_What is expected_. Print exactly those lines that run from the beginning of the data to the line bearing "dresser: (159, 113)", inclusive.

_Material to process_.
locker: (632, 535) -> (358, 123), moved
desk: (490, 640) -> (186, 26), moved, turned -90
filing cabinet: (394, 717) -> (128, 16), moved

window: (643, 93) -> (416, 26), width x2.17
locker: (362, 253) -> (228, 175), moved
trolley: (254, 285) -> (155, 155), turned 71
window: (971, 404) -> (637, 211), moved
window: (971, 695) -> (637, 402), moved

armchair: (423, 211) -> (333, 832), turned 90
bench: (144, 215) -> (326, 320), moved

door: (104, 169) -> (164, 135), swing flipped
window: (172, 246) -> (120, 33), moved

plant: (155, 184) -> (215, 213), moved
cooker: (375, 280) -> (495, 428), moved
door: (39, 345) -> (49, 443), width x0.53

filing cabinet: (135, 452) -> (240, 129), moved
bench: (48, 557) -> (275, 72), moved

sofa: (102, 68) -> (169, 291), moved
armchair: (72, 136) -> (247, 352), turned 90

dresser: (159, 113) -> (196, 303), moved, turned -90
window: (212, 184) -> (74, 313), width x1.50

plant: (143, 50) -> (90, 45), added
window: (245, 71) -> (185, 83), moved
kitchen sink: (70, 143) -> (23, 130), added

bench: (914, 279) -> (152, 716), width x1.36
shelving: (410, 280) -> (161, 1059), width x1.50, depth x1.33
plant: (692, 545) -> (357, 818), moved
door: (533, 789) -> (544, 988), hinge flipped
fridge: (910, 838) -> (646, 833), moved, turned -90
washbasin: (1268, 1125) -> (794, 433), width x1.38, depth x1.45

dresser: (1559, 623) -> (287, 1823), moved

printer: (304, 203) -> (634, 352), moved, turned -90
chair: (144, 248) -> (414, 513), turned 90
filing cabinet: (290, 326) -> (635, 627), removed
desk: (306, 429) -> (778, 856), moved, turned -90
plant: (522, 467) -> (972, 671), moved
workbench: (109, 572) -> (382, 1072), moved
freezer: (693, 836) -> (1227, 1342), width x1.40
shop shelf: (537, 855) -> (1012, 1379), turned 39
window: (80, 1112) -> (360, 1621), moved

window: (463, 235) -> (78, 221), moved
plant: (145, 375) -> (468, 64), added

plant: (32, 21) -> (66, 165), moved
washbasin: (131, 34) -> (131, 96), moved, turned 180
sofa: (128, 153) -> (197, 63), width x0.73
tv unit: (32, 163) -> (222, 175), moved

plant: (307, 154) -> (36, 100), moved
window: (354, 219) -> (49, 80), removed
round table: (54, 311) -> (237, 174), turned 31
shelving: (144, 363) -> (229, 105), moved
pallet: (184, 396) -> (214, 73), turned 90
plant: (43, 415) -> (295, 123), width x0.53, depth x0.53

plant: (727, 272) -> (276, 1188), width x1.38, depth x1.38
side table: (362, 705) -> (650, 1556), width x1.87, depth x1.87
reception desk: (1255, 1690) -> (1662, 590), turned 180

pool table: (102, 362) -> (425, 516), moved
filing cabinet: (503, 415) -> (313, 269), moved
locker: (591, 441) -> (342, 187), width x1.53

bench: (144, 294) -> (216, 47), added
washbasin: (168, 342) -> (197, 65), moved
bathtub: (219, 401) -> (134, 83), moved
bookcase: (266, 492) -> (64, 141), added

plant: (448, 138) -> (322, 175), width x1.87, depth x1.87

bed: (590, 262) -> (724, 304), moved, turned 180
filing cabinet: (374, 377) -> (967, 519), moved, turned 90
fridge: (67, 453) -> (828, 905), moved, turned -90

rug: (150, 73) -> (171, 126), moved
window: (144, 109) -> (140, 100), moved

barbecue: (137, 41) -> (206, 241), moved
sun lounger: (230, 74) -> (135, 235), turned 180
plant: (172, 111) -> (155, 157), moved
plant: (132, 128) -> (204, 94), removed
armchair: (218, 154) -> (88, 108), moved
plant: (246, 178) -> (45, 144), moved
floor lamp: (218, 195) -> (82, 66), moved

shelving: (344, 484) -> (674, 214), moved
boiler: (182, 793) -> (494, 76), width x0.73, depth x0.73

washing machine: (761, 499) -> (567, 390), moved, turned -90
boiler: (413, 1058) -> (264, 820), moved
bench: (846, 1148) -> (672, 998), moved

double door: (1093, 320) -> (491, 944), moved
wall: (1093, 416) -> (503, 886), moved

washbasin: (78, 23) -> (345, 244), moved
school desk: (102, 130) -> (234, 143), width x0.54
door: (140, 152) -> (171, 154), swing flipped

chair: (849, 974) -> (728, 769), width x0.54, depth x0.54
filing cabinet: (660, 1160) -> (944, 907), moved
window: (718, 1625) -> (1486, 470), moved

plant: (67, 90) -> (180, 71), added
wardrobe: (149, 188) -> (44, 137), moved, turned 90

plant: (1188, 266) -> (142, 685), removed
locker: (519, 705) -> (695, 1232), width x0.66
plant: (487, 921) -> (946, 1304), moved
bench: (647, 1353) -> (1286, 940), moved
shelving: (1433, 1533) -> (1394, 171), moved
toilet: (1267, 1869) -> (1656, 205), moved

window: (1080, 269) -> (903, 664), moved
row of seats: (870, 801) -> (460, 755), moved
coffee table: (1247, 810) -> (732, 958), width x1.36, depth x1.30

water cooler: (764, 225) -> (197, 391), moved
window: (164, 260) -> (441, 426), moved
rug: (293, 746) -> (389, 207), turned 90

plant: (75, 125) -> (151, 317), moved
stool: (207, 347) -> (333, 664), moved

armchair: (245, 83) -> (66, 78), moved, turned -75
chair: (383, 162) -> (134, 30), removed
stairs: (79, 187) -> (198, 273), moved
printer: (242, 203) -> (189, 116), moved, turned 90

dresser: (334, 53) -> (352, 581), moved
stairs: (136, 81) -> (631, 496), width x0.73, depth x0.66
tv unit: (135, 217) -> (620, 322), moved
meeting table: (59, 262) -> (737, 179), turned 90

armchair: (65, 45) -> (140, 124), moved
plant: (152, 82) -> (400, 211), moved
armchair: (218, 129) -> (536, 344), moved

_Your solution_.
locker: (632, 535) -> (358, 123), moved
desk: (490, 640) -> (186, 26), moved, turned -90
filing cabinet: (394, 717) -> (128, 16), moved

window: (643, 93) -> (416, 26), width x2.17
locker: (362, 253) -> (228, 175), moved
trolley: (254, 285) -> (155, 155), turned 71
window: (971, 404) -> (637, 211), moved
window: (971, 695) -> (637, 402), moved

armchair: (423, 211) -> (333, 832), turned 90
bench: (144, 215) -> (326, 320), moved

door: (104, 169) -> (164, 135), swing flipped
window: (172, 246) -> (120, 33), moved

plant: (155, 184) -> (215, 213), moved
cooker: (375, 280) -> (495, 428), moved
door: (39, 345) -> (49, 443), width x0.53

filing cabinet: (135, 452) -> (240, 129), moved
bench: (48, 557) -> (275, 72), moved

sofa: (102, 68) -> (169, 291), moved
armchair: (72, 136) -> (247, 352), turned 90

dresser: (159, 113) -> (196, 303), moved, turned -90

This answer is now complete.